• [DIRECTIONS FOR THIS TASK]:
Pictures must not appear in the copy. Reproduce exactly, and only, the lines from the one with "red shoe: 2 -> 5" through the end of the data below.

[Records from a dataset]

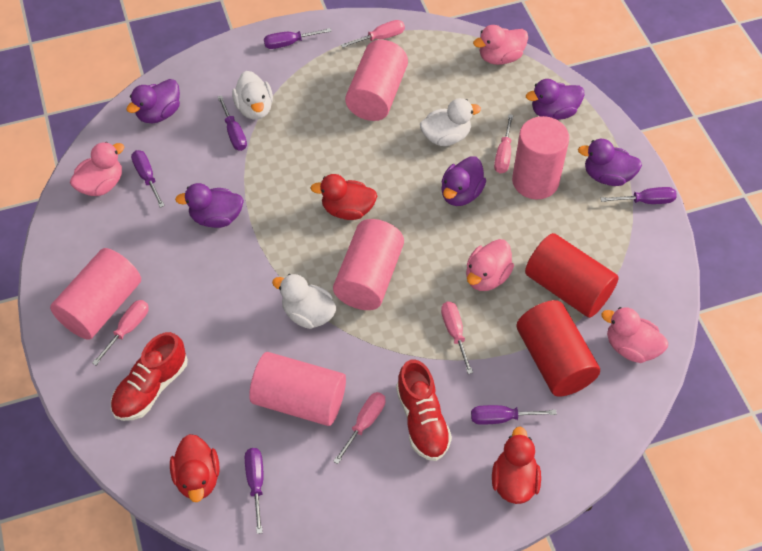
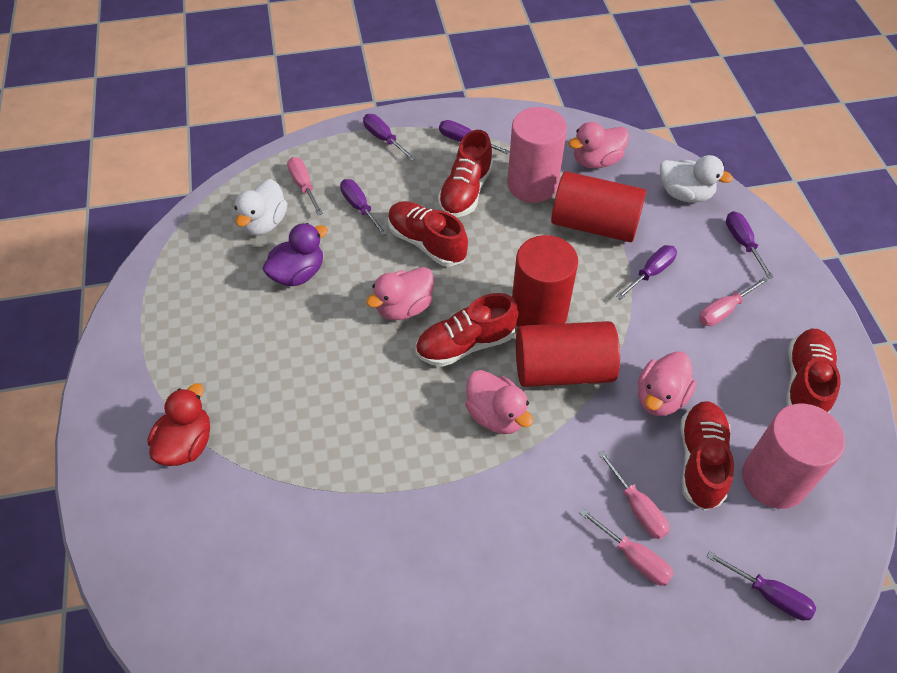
pink cylinder: 5 -> 2
pink screwdriver: 5 -> 4
purple duck: 5 -> 1
red cylinder: 2 -> 3
red duck: 3 -> 1
red shoe: 2 -> 5
white duck: 3 -> 2

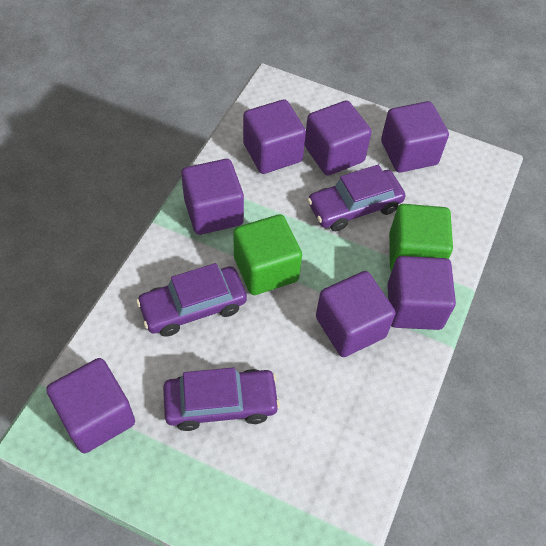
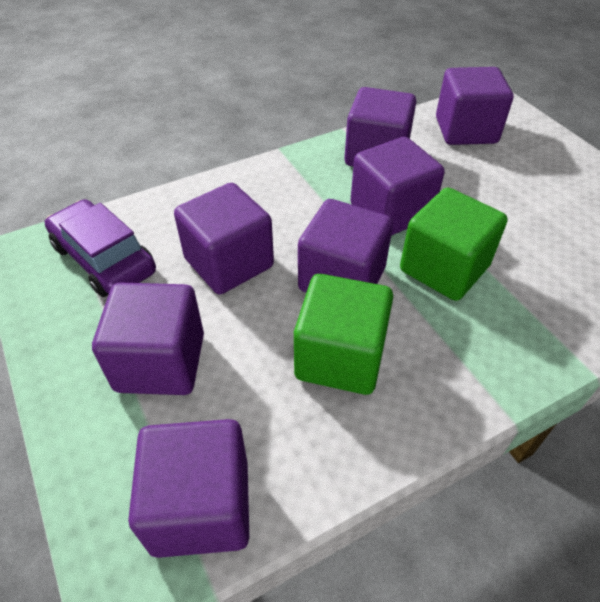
purple car: 3 -> 1

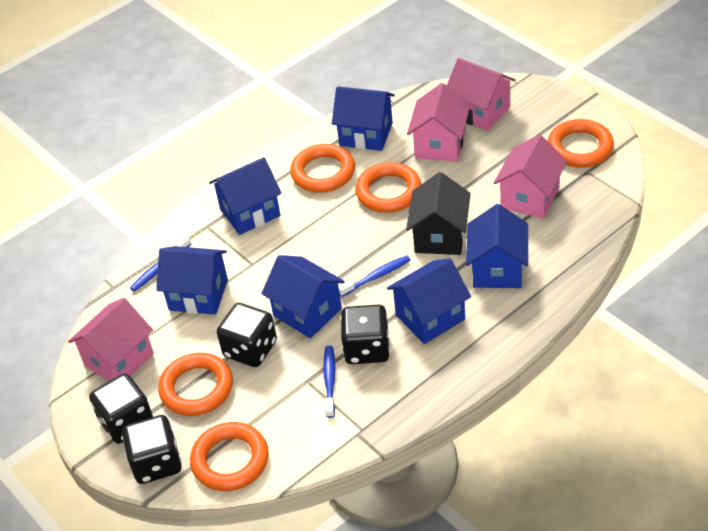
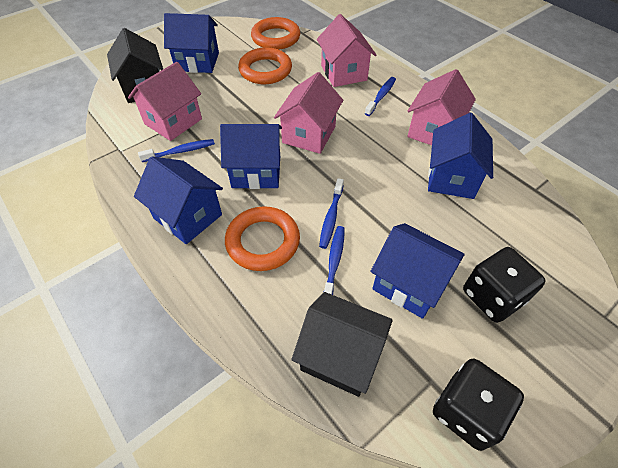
black dice: 4 -> 2
black house: 1 -> 2
blue house: 6 -> 5
blue toothbrush: 3 -> 4
orange ring: 5 -> 3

• [RESULT OF THIS EXERCISE]:
red shoe: 2 -> 5
white duck: 3 -> 2

purple car: 3 -> 1

black dice: 4 -> 2
black house: 1 -> 2
blue house: 6 -> 5
blue toothbrush: 3 -> 4
orange ring: 5 -> 3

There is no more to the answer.